The answer must be an exact reproduction of the lines from the start of the records below through the line containing "exchanged: bougie (marron)", and nothing more.
───── Material for the task
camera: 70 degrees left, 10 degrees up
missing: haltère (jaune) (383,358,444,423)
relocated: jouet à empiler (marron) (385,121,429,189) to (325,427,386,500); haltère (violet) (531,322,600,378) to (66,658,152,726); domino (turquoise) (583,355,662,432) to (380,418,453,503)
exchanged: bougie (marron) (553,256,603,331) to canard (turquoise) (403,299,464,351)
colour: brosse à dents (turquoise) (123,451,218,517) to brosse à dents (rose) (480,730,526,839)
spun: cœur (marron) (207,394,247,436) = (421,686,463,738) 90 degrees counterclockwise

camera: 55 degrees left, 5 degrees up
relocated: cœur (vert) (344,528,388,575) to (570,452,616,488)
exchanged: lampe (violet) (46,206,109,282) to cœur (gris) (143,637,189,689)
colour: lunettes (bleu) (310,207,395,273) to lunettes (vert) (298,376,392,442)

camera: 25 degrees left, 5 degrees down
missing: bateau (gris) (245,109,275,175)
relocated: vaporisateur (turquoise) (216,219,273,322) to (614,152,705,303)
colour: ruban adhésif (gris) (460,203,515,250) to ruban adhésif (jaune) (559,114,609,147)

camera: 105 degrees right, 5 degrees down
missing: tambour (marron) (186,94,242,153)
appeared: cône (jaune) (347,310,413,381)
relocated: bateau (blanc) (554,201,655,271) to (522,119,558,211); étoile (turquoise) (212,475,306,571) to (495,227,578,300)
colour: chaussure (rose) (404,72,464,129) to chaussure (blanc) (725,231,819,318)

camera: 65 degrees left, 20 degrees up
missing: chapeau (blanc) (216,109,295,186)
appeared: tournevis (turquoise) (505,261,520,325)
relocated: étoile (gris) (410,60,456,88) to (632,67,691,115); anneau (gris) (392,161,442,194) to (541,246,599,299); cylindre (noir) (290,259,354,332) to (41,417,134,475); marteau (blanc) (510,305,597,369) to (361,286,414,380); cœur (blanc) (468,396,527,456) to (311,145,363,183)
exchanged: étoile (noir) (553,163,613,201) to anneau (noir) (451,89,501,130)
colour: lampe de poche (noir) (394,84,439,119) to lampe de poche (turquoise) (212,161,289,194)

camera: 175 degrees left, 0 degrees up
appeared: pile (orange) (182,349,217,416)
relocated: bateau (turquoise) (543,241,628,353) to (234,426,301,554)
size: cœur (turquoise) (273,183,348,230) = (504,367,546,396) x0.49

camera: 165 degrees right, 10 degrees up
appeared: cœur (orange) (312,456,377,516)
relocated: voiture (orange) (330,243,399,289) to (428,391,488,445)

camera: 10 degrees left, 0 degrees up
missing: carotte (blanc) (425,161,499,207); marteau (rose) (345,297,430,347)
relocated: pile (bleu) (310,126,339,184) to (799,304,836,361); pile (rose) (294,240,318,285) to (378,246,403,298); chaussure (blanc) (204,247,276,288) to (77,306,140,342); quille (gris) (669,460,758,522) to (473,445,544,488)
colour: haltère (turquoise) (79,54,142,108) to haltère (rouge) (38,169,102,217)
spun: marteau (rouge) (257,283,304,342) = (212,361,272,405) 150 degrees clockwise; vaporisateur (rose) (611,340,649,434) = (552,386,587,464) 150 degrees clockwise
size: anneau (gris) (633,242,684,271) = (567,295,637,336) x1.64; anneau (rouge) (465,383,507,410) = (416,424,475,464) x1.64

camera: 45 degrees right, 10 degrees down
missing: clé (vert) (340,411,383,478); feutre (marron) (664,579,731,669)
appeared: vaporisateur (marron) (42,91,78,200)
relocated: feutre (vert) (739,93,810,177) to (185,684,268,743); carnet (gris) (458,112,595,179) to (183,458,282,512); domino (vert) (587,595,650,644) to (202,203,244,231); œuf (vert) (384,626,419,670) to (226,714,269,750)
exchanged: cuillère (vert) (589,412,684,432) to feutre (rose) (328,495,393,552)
──────────
§ Result of the exercise:
camera: 70 degrees left, 10 degrees up
missing: haltère (jaune) (383,358,444,423)
relocated: jouet à empiler (marron) (385,121,429,189) to (325,427,386,500); haltère (violet) (531,322,600,378) to (66,658,152,726); domino (turquoise) (583,355,662,432) to (380,418,453,503)
exchanged: bougie (marron) (553,256,603,331) to canard (turquoise) (403,299,464,351)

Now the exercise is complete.